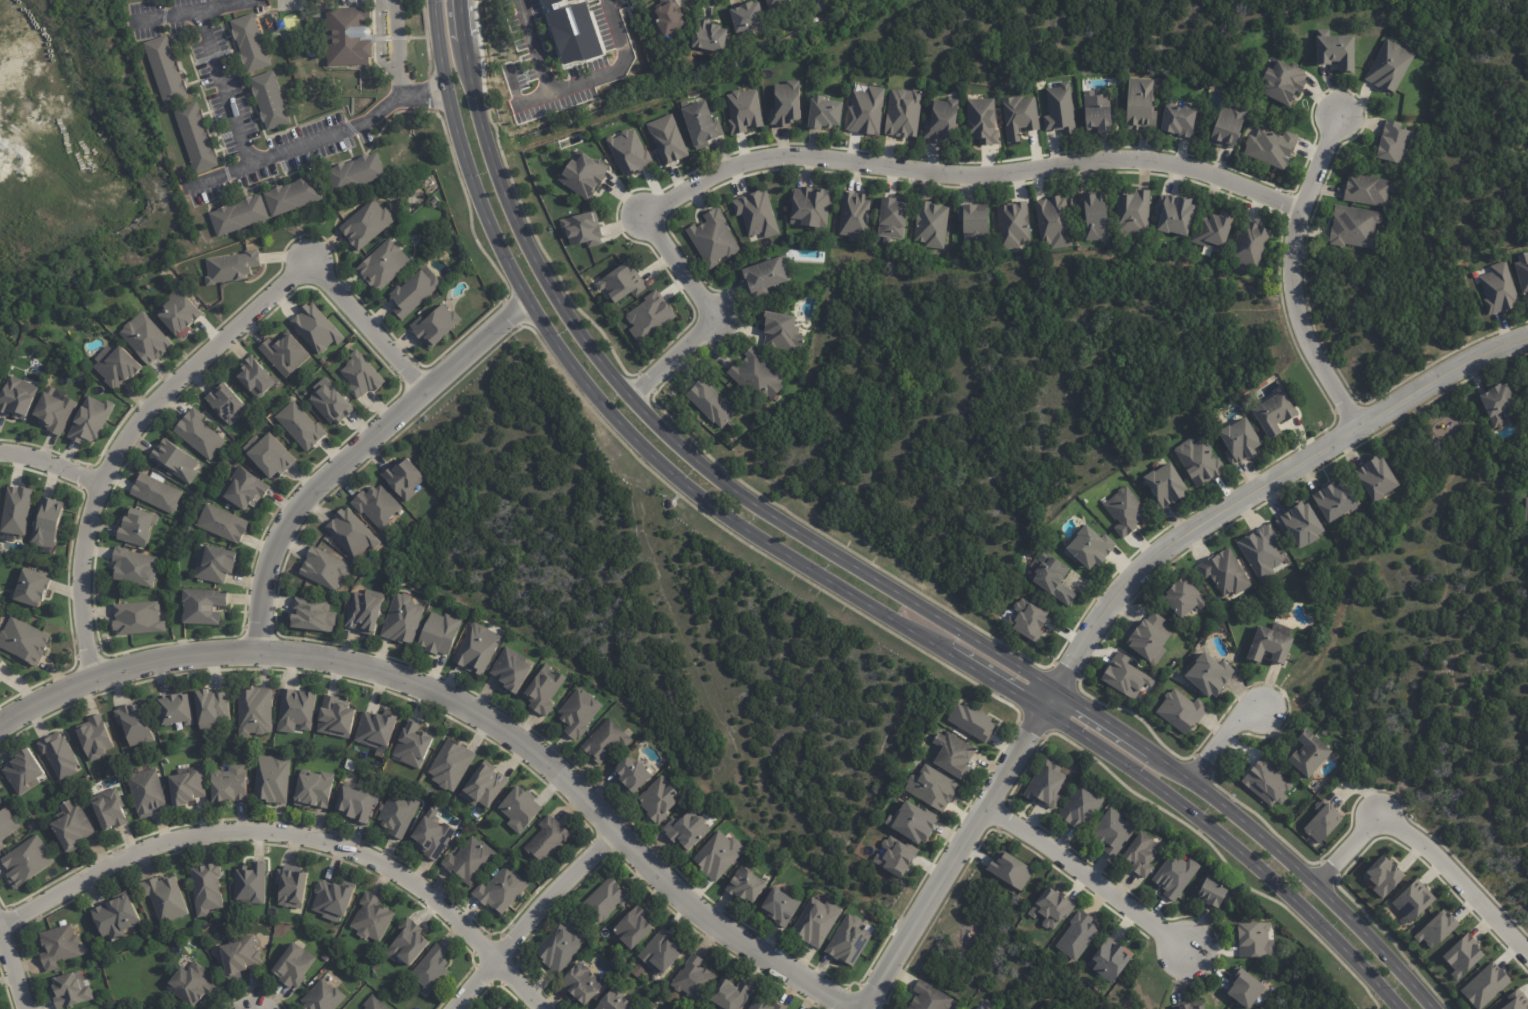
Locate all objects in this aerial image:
building: (776, 3)
building: (818, 5)
road: (167, 14)
building: (746, 16)
building: (667, 18)
building: (349, 36)
building: (710, 37)
road: (379, 40)
building: (248, 42)
road: (397, 46)
building: (1334, 50)
building: (1389, 66)
building: (166, 70)
road: (579, 76)
building: (1282, 81)
building: (268, 100)
building: (785, 104)
building: (1139, 105)
building: (743, 110)
building: (866, 110)
building: (1059, 110)
building: (1096, 112)
building: (824, 113)
building: (904, 113)
building: (1018, 117)
building: (982, 121)
building: (1178, 121)
building: (941, 122)
building: (699, 124)
building: (1227, 126)
building: (194, 137)
quarry: (60, 138)
building: (573, 139)
building: (667, 139)
building: (1397, 144)
building: (1271, 148)
building: (542, 150)
building: (629, 151)
quarry: (78, 152)
road: (252, 160)
road: (845, 161)
road: (217, 173)
building: (354, 173)
building: (584, 173)
building: (1370, 190)
building: (291, 196)
building: (436, 202)
building: (810, 207)
building: (1132, 213)
building: (755, 214)
building: (1175, 215)
building: (237, 216)
building: (854, 216)
building: (1092, 217)
building: (893, 219)
building: (975, 223)
building: (1053, 223)
building: (367, 225)
building: (932, 225)
building: (1013, 225)
building: (1354, 227)
building: (582, 229)
building: (1213, 230)
building: (714, 238)
building: (1249, 245)
building: (232, 266)
building: (383, 266)
road: (1290, 269)
building: (1522, 272)
building: (764, 276)
building: (620, 284)
building: (1498, 288)
building: (413, 293)
building: (183, 314)
building: (649, 316)
building: (435, 325)
building: (317, 328)
building: (780, 332)
building: (148, 339)
building: (284, 354)
building: (322, 362)
building: (118, 366)
building: (0, 370)
road: (186, 374)
building: (361, 375)
building: (256, 376)
building: (1527, 376)
building: (758, 378)
building: (0, 379)
park: (998, 391)
building: (20, 399)
building: (330, 401)
building: (228, 403)
building: (710, 403)
building: (1497, 404)
building: (58, 412)
building: (1273, 415)
building: (94, 420)
building: (300, 425)
building: (198, 434)
building: (1240, 441)
road: (354, 454)
building: (272, 456)
building: (174, 460)
road: (51, 463)
building: (1200, 463)
building: (406, 479)
building: (1376, 480)
building: (1165, 487)
building: (244, 491)
building: (154, 492)
road: (1256, 492)
building: (1, 502)
building: (1335, 502)
building: (375, 507)
building: (21, 512)
building: (1126, 512)
building: (1526, 512)
building: (51, 524)
building: (223, 524)
building: (139, 525)
building: (1302, 526)
building: (186, 530)
building: (352, 533)
building: (1091, 547)
building: (1261, 550)
building: (216, 564)
building: (135, 567)
building: (324, 567)
road: (862, 568)
road: (825, 573)
building: (1225, 574)
building: (1052, 580)
building: (36, 588)
building: (1184, 599)
building: (202, 606)
building: (365, 613)
building: (311, 615)
building: (135, 619)
building: (1027, 619)
building: (402, 620)
park: (671, 624)
building: (438, 635)
building: (1149, 640)
building: (26, 641)
building: (1270, 644)
road: (1427, 644)
building: (476, 651)
park: (1433, 654)
building: (0, 659)
building: (511, 671)
building: (1210, 676)
building: (1125, 678)
building: (545, 691)
road: (467, 707)
building: (212, 708)
building: (175, 710)
building: (1180, 710)
building: (297, 711)
building: (255, 712)
building: (579, 713)
building: (337, 716)
building: (971, 721)
building: (135, 724)
building: (377, 730)
road: (1406, 732)
building: (95, 737)
road: (1224, 739)
building: (605, 741)
building: (413, 745)
building: (952, 754)
building: (1310, 754)
building: (59, 755)
building: (450, 765)
building: (25, 771)
building: (630, 775)
building: (273, 779)
building: (1266, 782)
building: (1046, 783)
building: (226, 784)
building: (186, 785)
building: (485, 785)
building: (931, 788)
building: (312, 790)
building: (147, 792)
building: (658, 800)
building: (0, 801)
building: (355, 803)
building: (1082, 805)
building: (518, 808)
building: (111, 813)
building: (398, 815)
building: (910, 822)
building: (1323, 822)
building: (7, 826)
building: (70, 826)
building: (1112, 831)
building: (686, 833)
building: (432, 835)
road: (293, 840)
building: (546, 841)
building: (1141, 854)
building: (717, 855)
building: (896, 856)
building: (26, 861)
building: (471, 861)
road: (955, 862)
road: (1431, 862)
building: (1010, 870)
building: (1175, 875)
building: (1383, 875)
building: (251, 883)
building: (746, 884)
building: (294, 886)
road: (1091, 886)
building: (206, 888)
building: (501, 891)
building: (1213, 892)
building: (165, 897)
building: (335, 899)
building: (608, 900)
building: (1413, 900)
building: (781, 908)
building: (1050, 908)
building: (114, 917)
building: (372, 917)
road: (533, 919)
building: (815, 922)
building: (634, 926)
building: (1437, 929)
building: (1077, 935)
building: (1255, 940)
building: (848, 942)
building: (409, 943)
building: (58, 946)
building: (559, 948)
road: (1002, 949)
building: (662, 952)
park: (998, 952)
building: (1462, 955)
building: (239, 957)
building: (326, 957)
building: (1110, 960)
road: (13, 962)
building: (294, 967)
building: (431, 968)
building: (636, 971)
building: (694, 978)
building: (190, 983)
building: (579, 983)
building: (1485, 985)
park: (1309, 987)
building: (70, 989)
building: (1245, 989)
building: (643, 994)
building: (729, 994)
building: (324, 997)
building: (928, 998)
building: (1516, 1000)
building: (613, 1001)
building: (764, 1002)
building: (377, 1003)
building: (501, 1007)
building: (649, 1007)
building: (979, 1007)
building: (1182, 1007)
building: (991, 1008)
building: (1200, 1008)

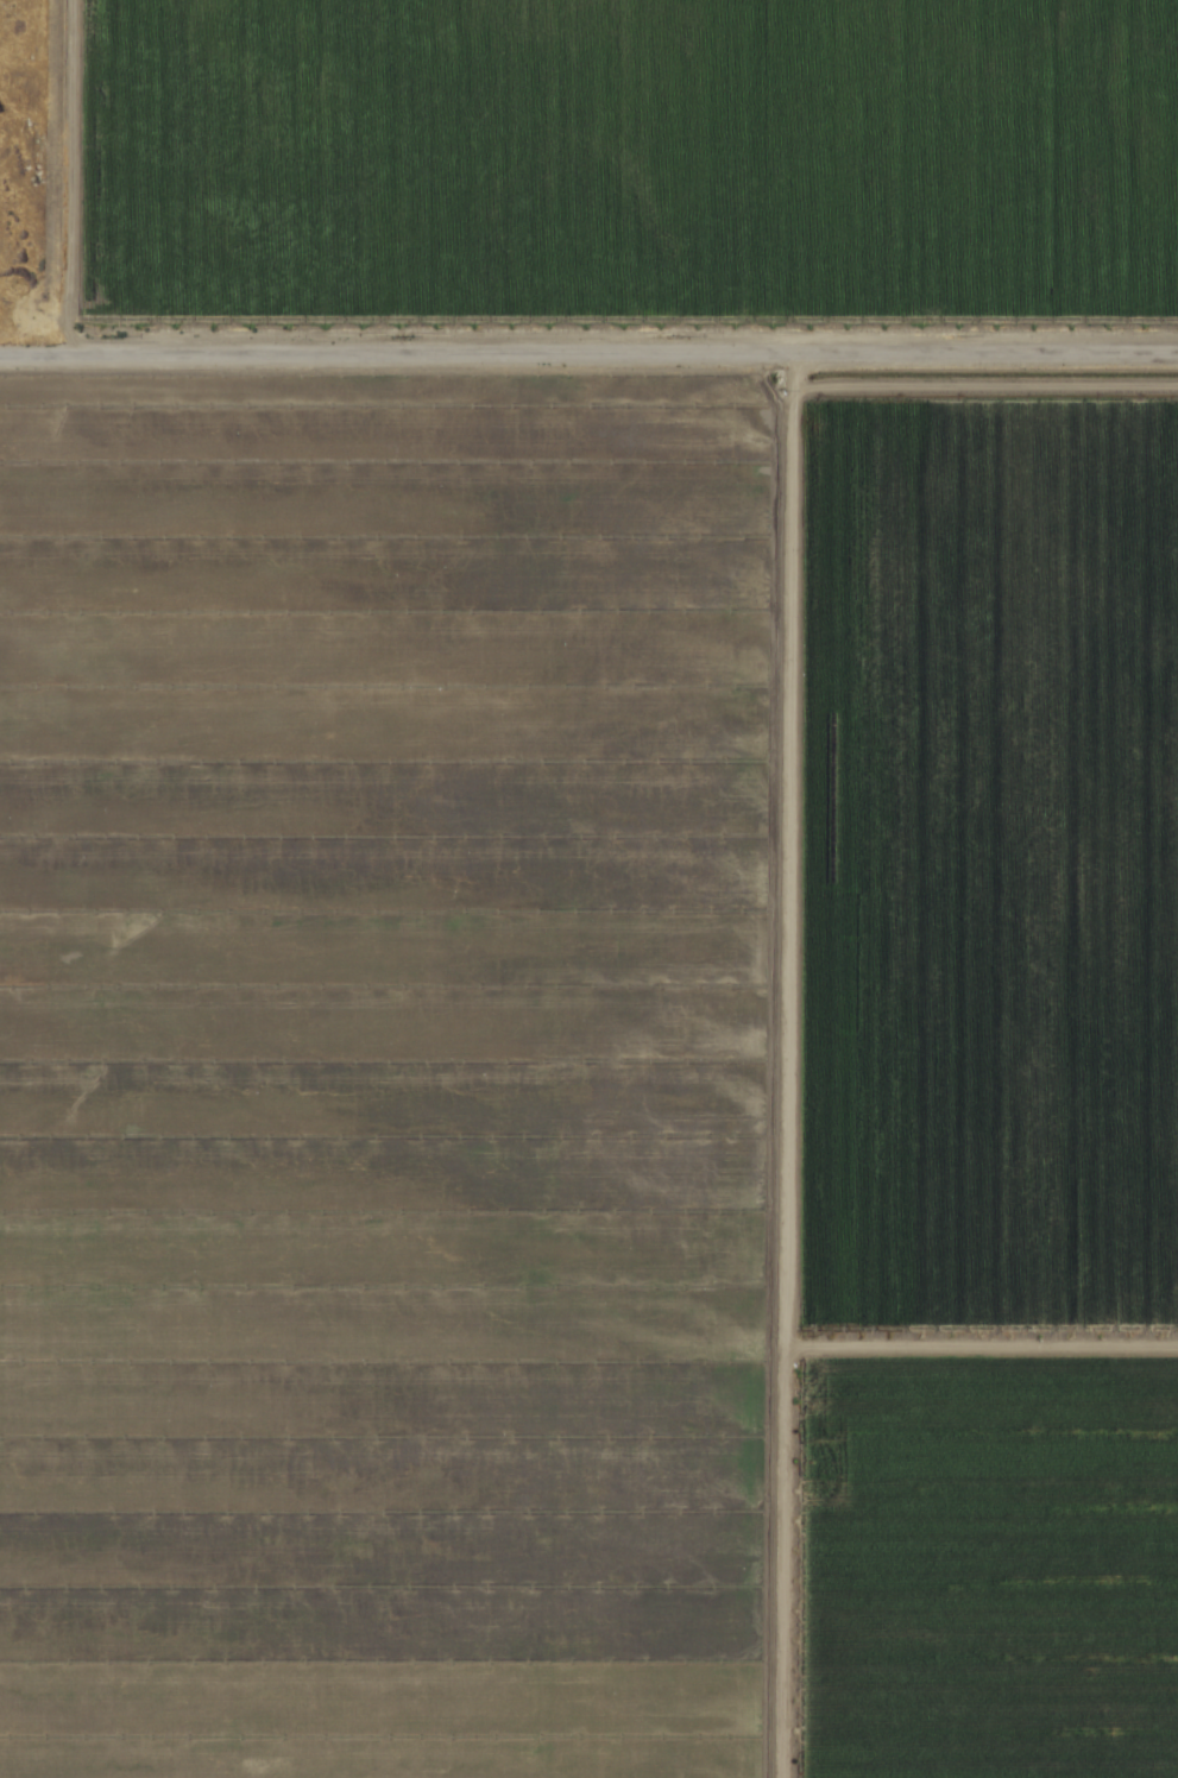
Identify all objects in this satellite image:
road: (589, 358)
road: (774, 1068)
road: (978, 1342)

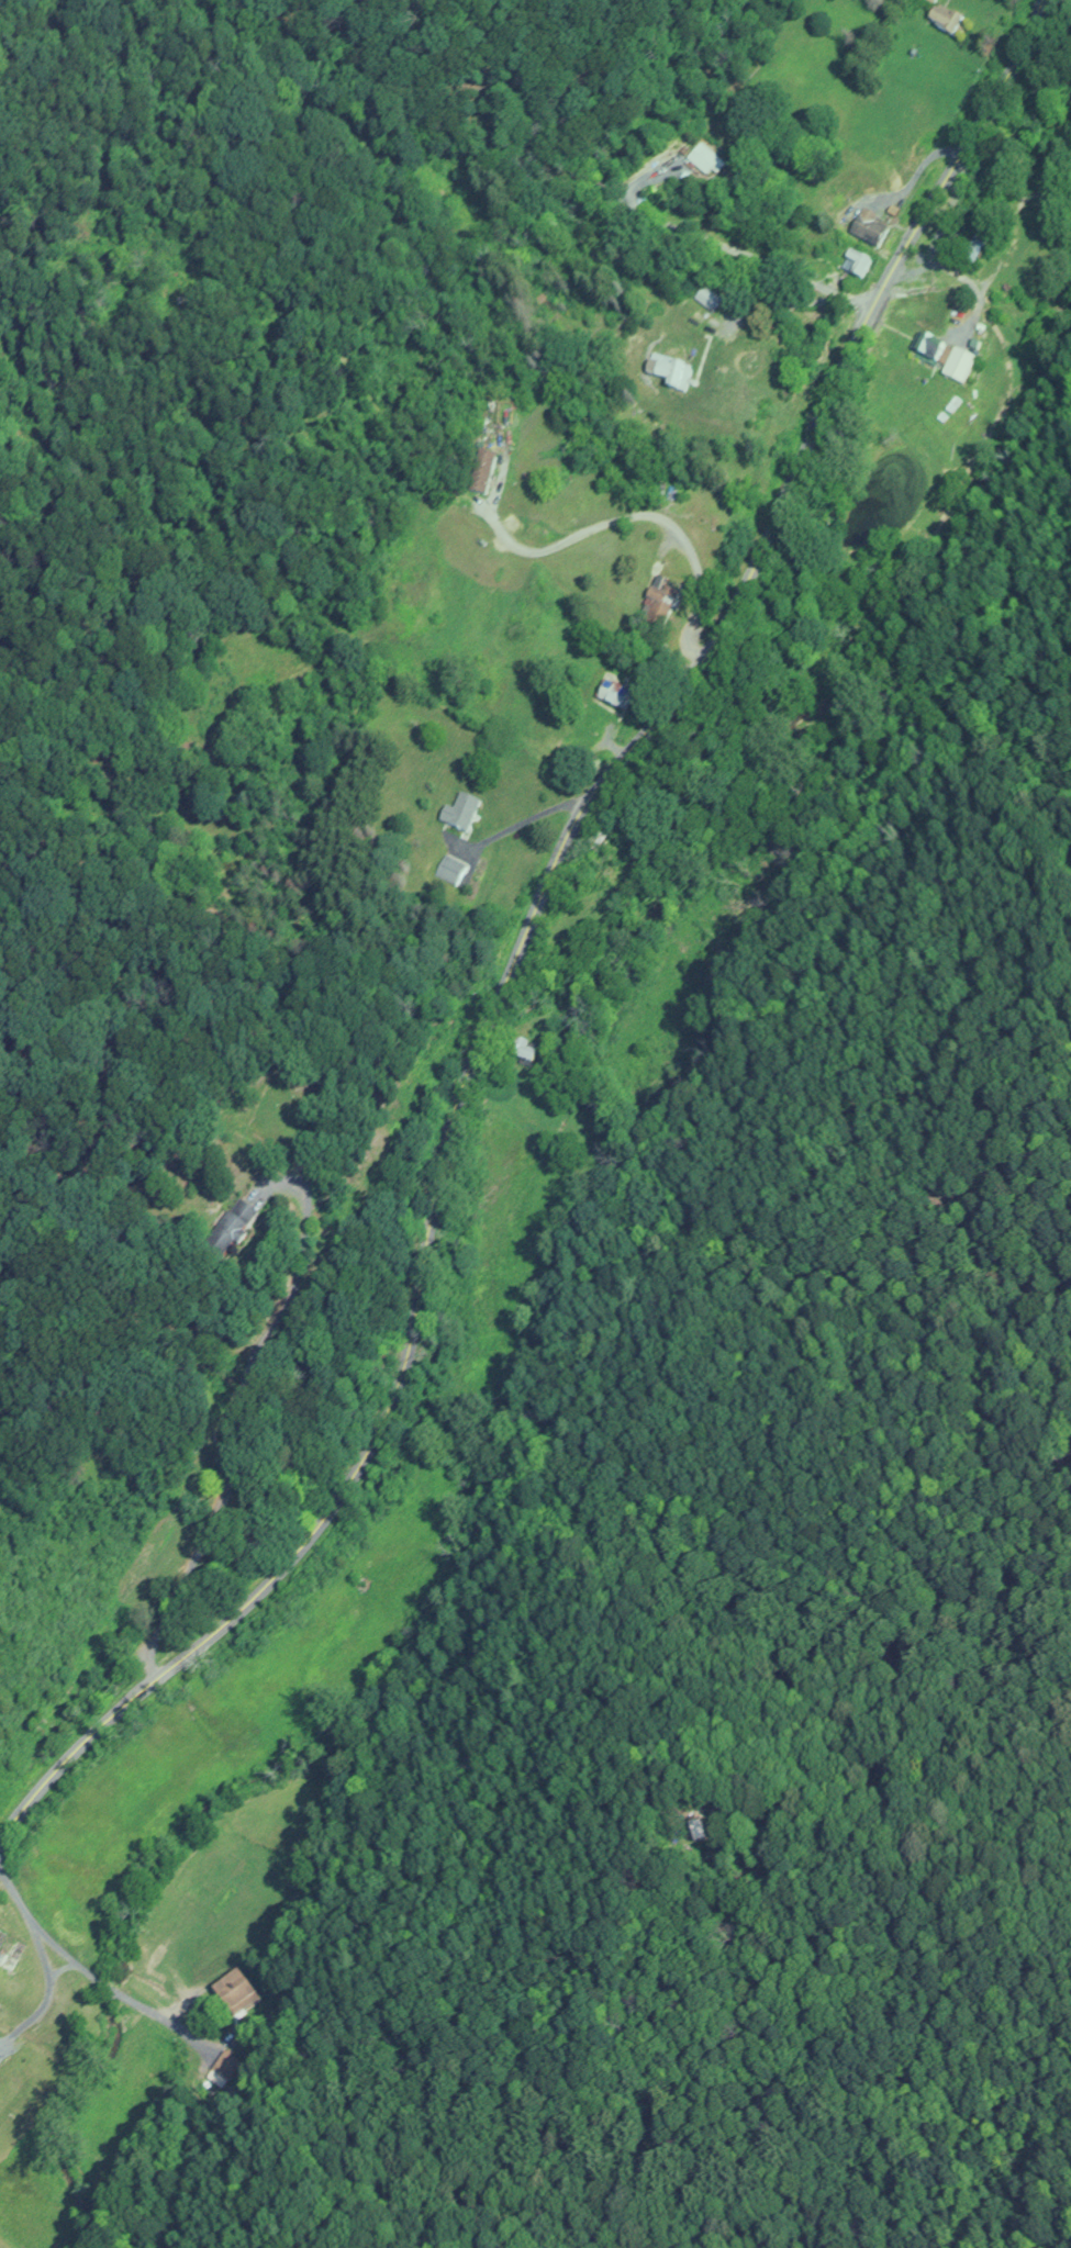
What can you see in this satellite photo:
road: (708, 239)
road: (854, 294)
road: (621, 758)
road: (240, 1408)
road: (141, 1692)
road: (87, 1968)
road: (49, 1982)

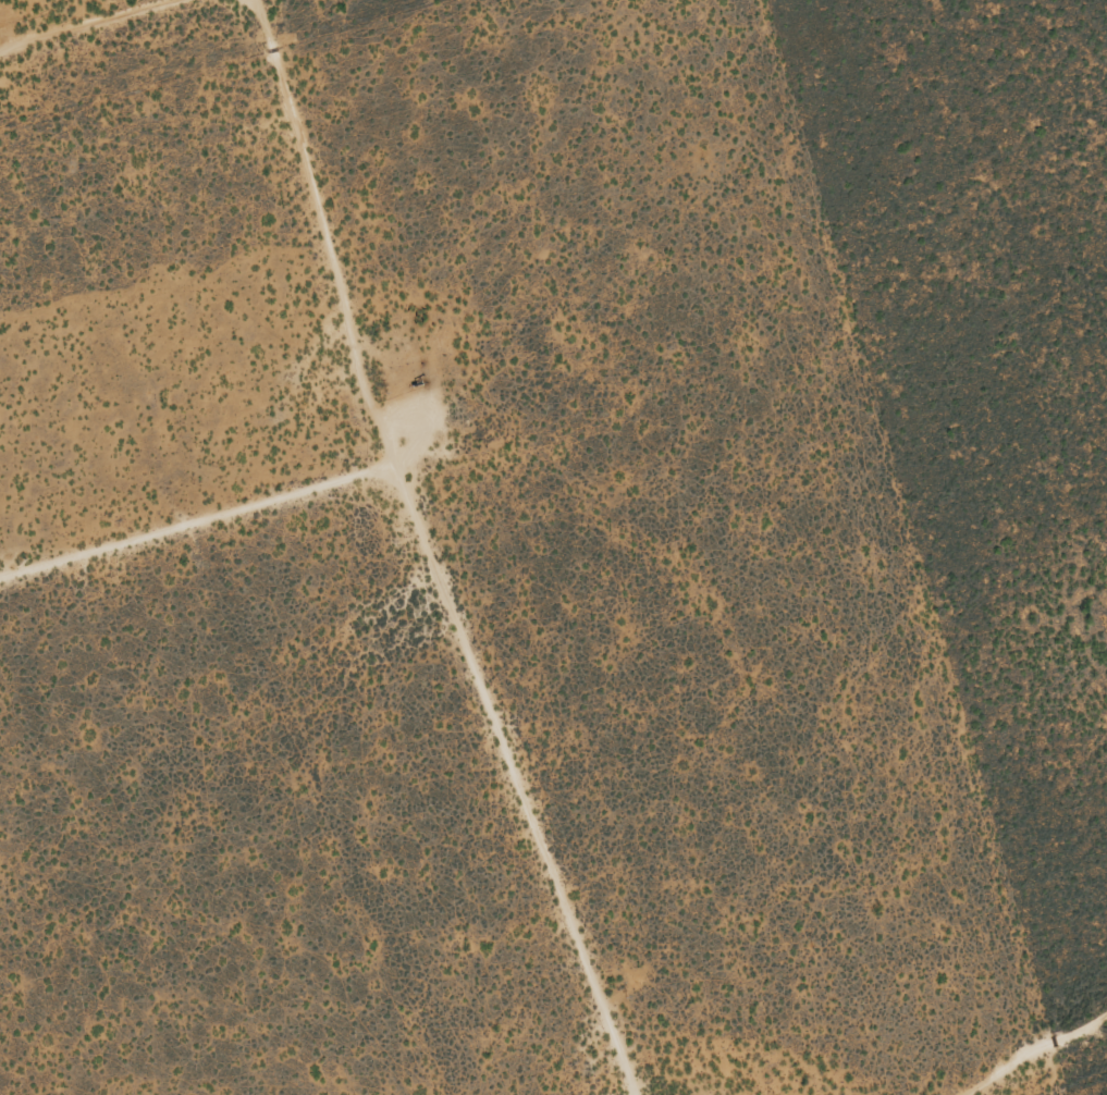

TASK GOAL:
Reproduce, exactly and without pictures, the lines above from the one containing "What can you" through the last line of the material, both ends included, and nothing more.

PROBLEM SOLUTION:
What can you see in this satellite photo:
road: (708, 239)
road: (854, 294)
road: (621, 758)
road: (240, 1408)
road: (141, 1692)
road: (87, 1968)
road: (49, 1982)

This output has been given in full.